*** Opening Input ***
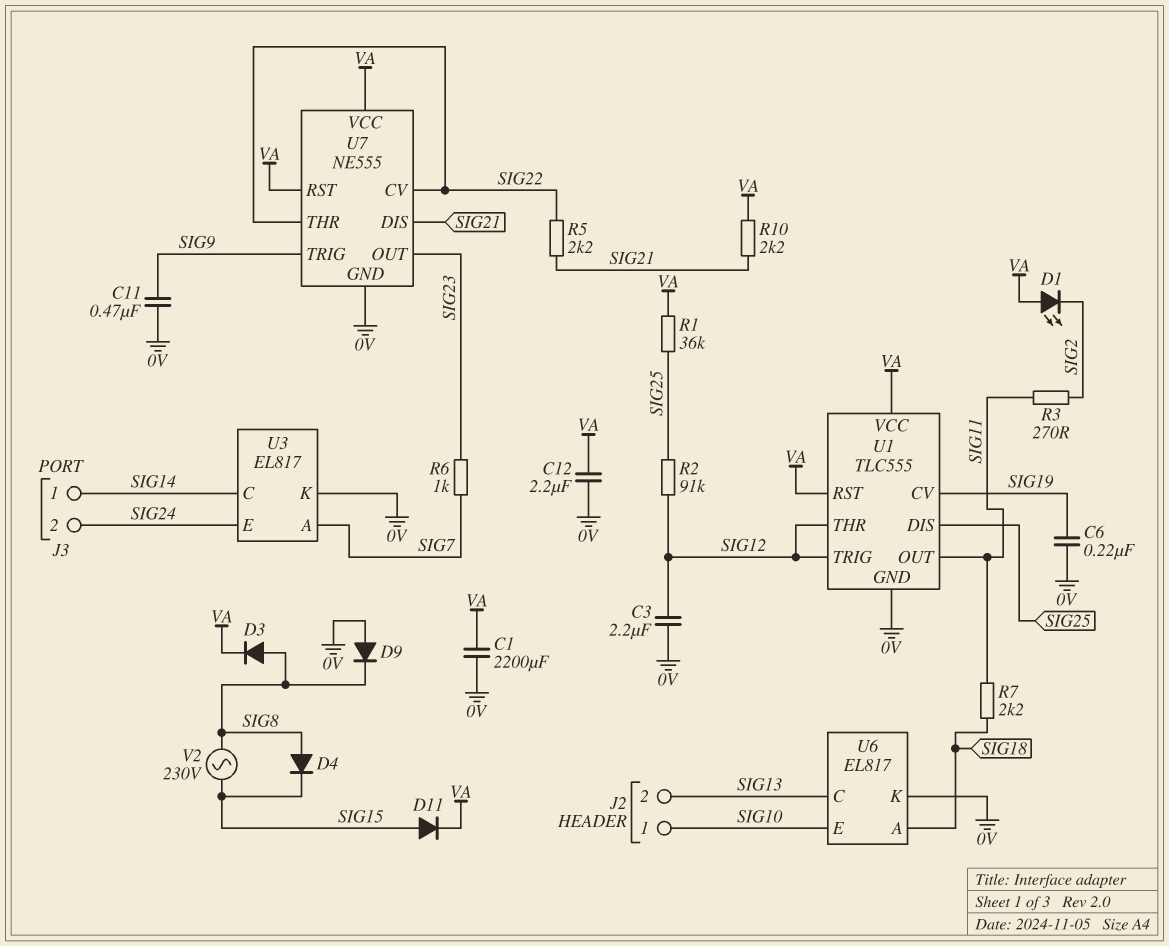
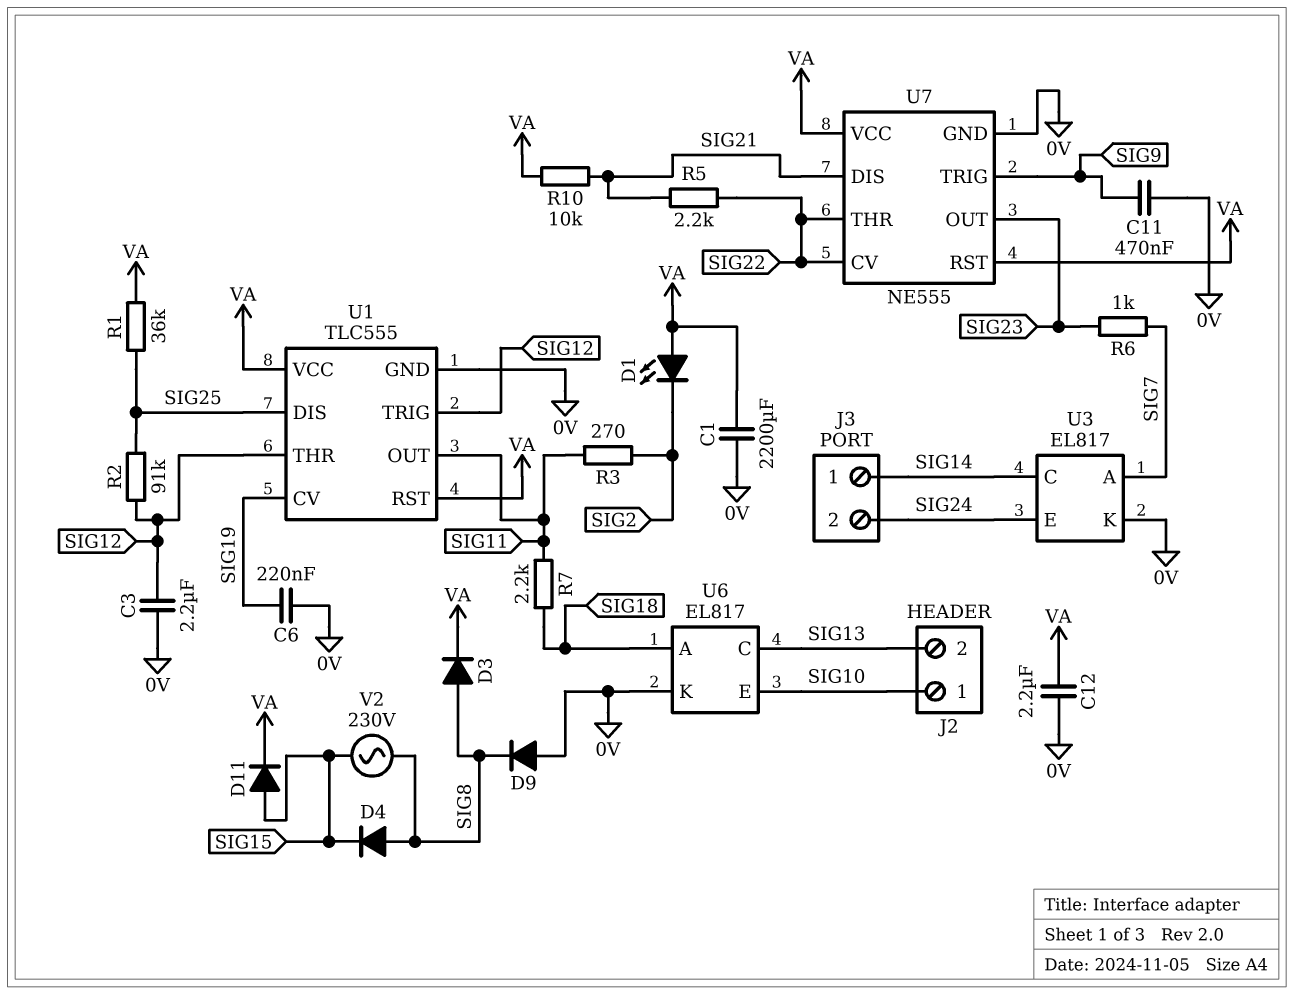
R10: 2.2k (SIG21, VA) -> 10k (SIG21, VA)

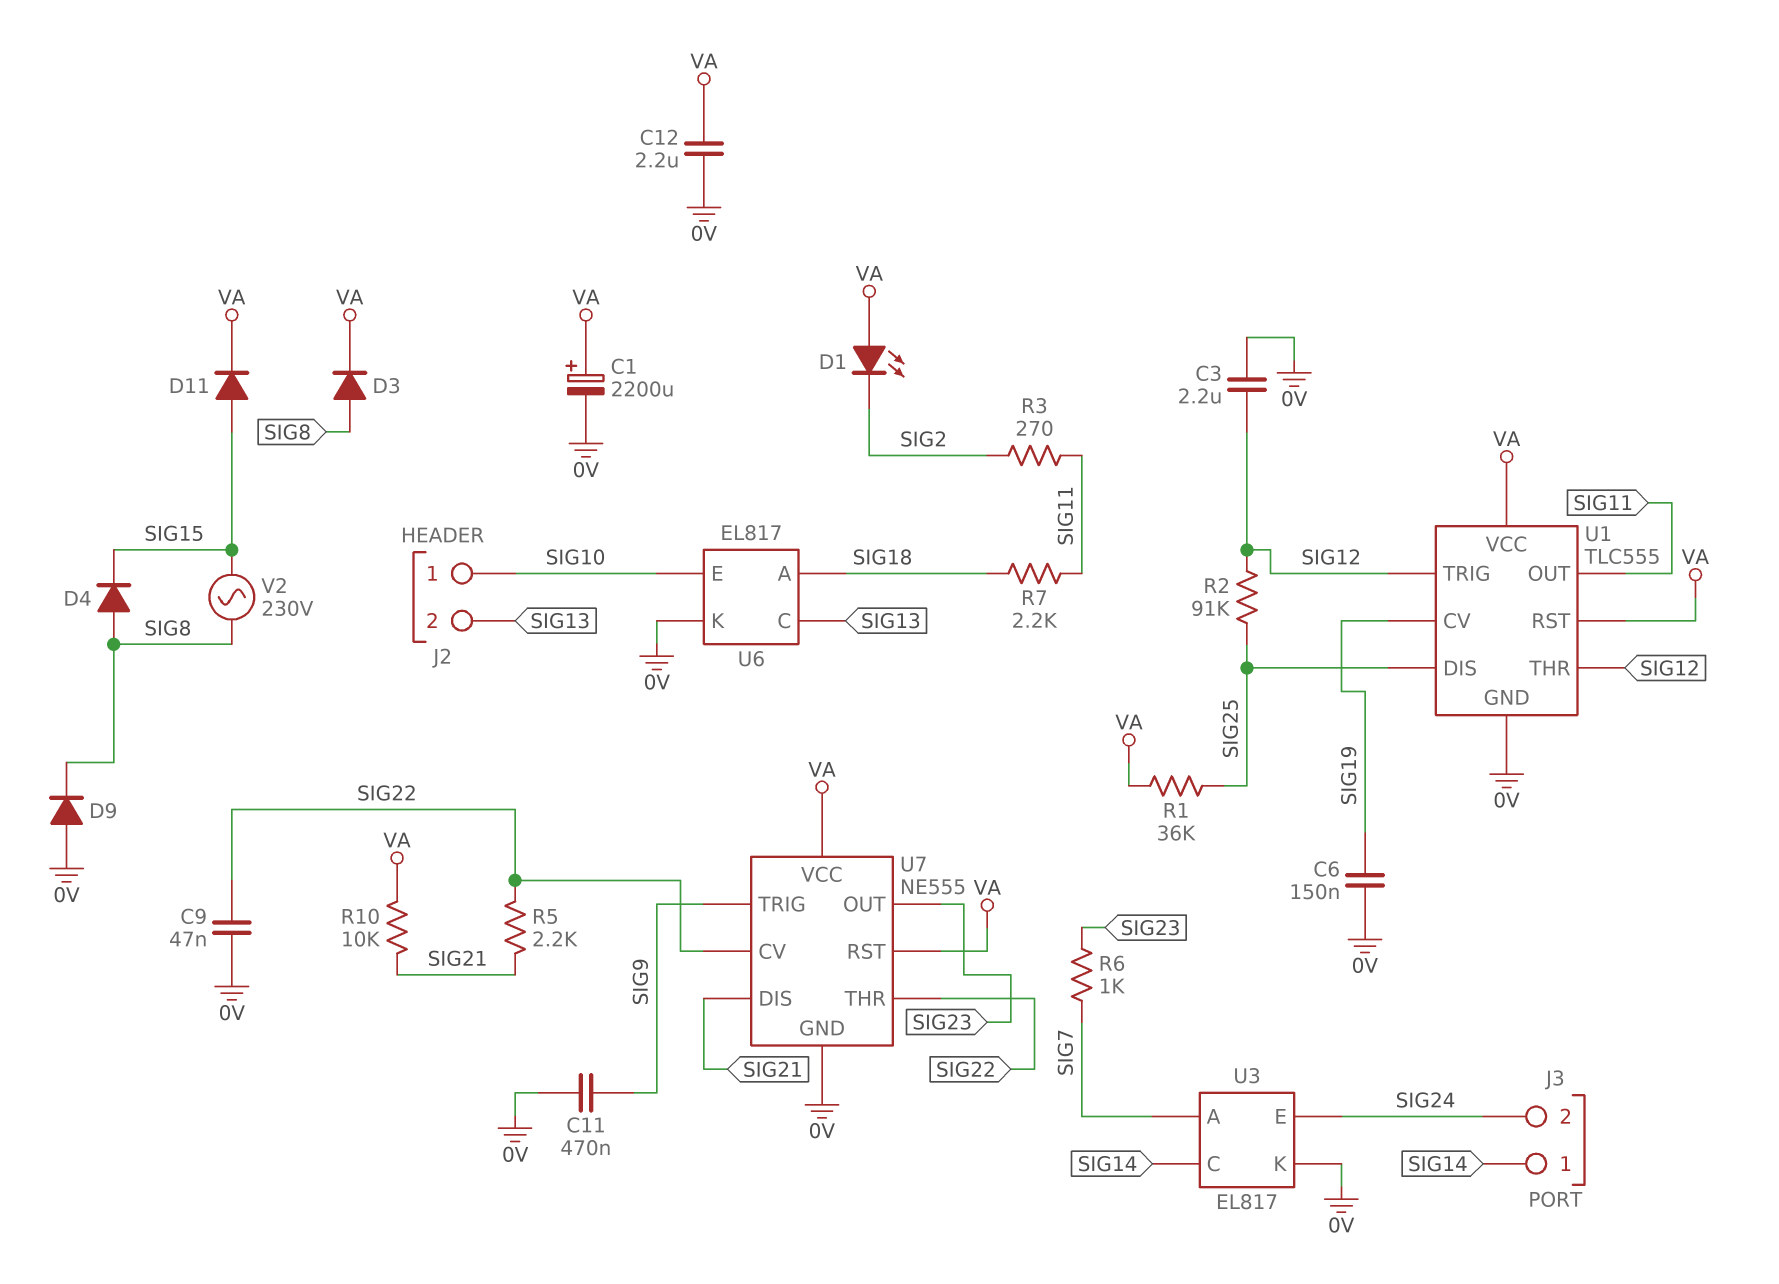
C1: 2200uF (0V, VA) -> 2200uF (plus VA, minus 0V)
C6: 220nF (0V, SIG19) -> 150nF (0V, SIG19)
C9: none -> 47nF (0V, SIG22)

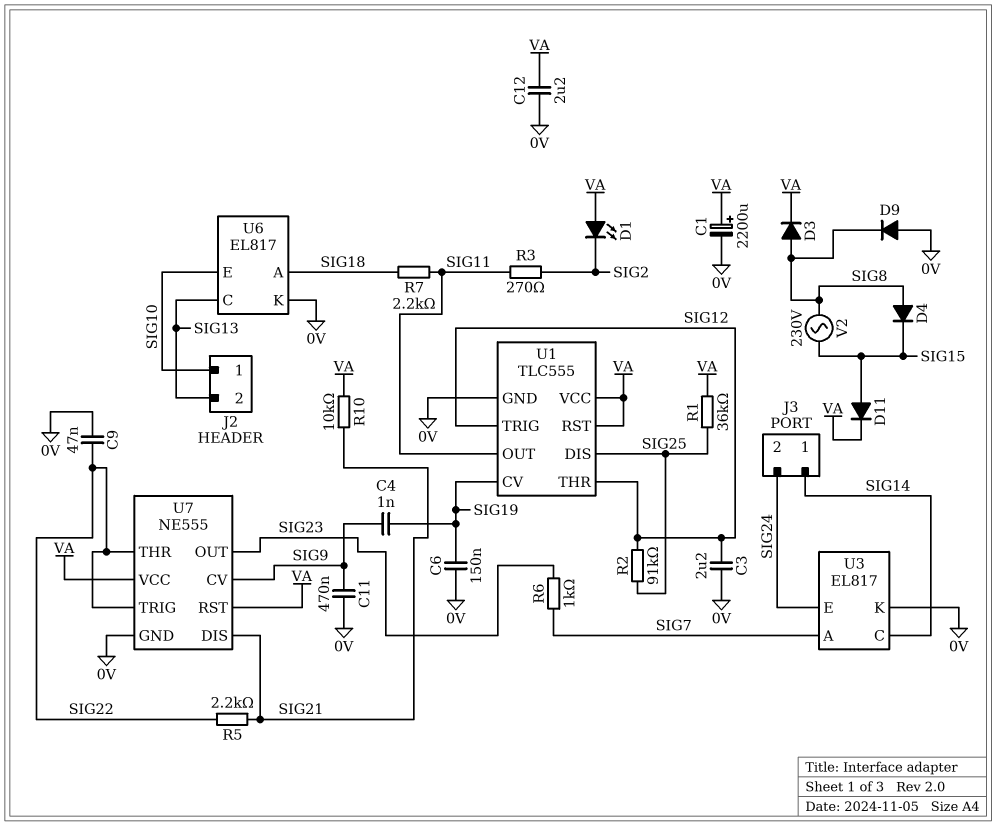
C4: none -> 1nF (SIG9, SIG19)
U7 pin CV: SIG22 -> SIG9
U7 pin TRIG: SIG9 -> SIG22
*** Closing Input ***
• **Activity**
Each entry is to be written out again word for word, and any pictures are to be omitted.

• **Task result**
R10: 2.2k (SIG21, VA) -> 10k (SIG21, VA)

C1: 2200uF (0V, VA) -> 2200uF (plus VA, minus 0V)
C6: 220nF (0V, SIG19) -> 150nF (0V, SIG19)
C9: none -> 47nF (0V, SIG22)

C4: none -> 1nF (SIG9, SIG19)
U7 pin CV: SIG22 -> SIG9
U7 pin TRIG: SIG9 -> SIG22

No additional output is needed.